**Exercise**
A word-for-word copy of all entries is required, without images.

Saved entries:
********************
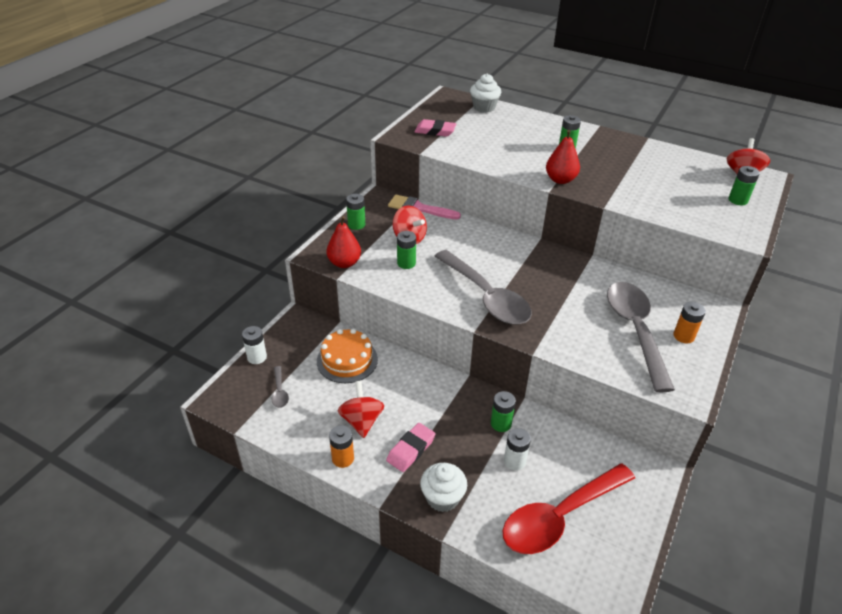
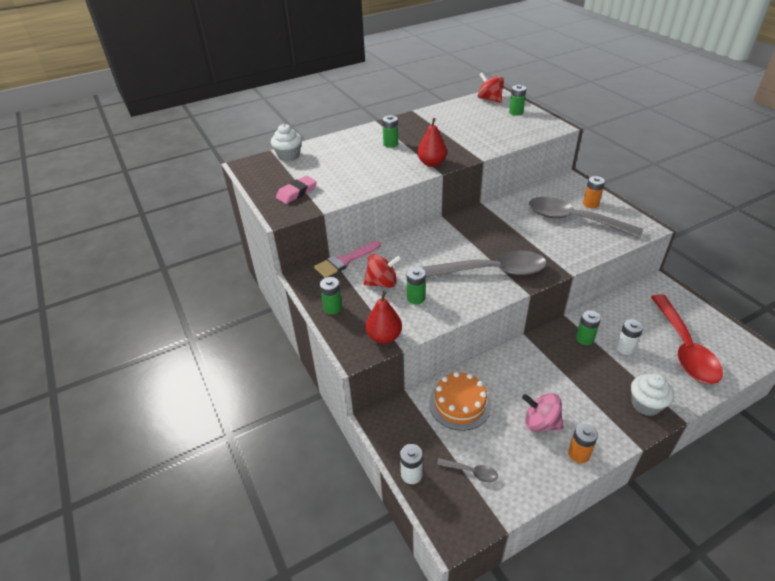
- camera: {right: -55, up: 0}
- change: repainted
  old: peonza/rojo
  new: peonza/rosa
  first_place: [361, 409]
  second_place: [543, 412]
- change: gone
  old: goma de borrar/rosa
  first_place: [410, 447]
********************
**Solution to the problem**
- camera: {right: -55, up: 0}
- change: repainted
  old: peonza/rojo
  new: peonza/rosa
  first_place: [361, 409]
  second_place: [543, 412]
- change: gone
  old: goma de borrar/rosa
  first_place: [410, 447]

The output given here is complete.